Spatial object tracking data:
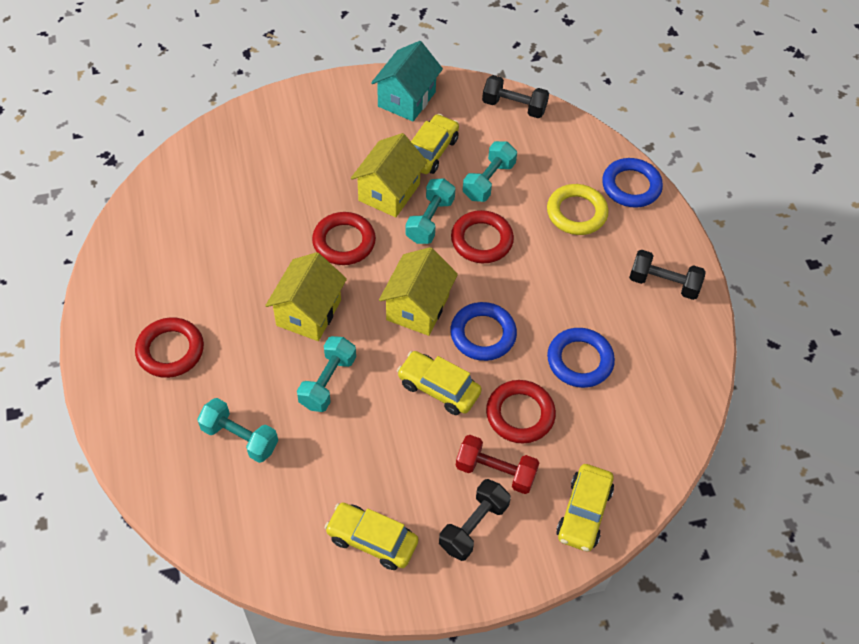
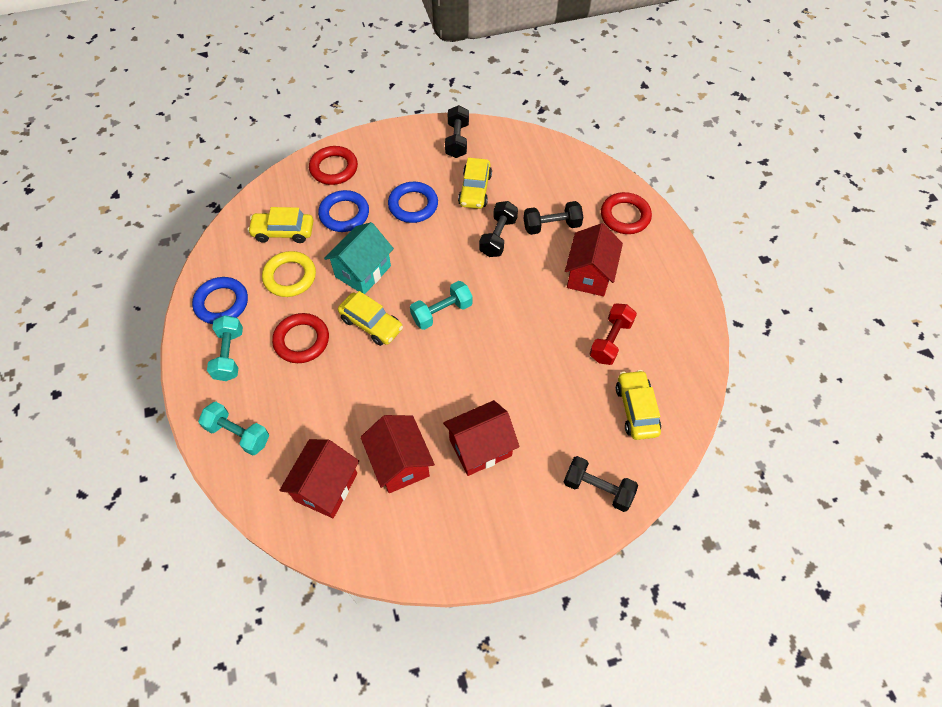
black dumbbell: 3 -> 4
red house: 0 -> 4
red ring: 4 -> 3
turquoise dumbbell: 4 -> 3
yellow house: 3 -> 0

What is being asked: Line by line, print the records exactly, leaving the pictures behind.

Answer for this exercise:
black dumbbell: 3 -> 4
red house: 0 -> 4
red ring: 4 -> 3
turquoise dumbbell: 4 -> 3
yellow house: 3 -> 0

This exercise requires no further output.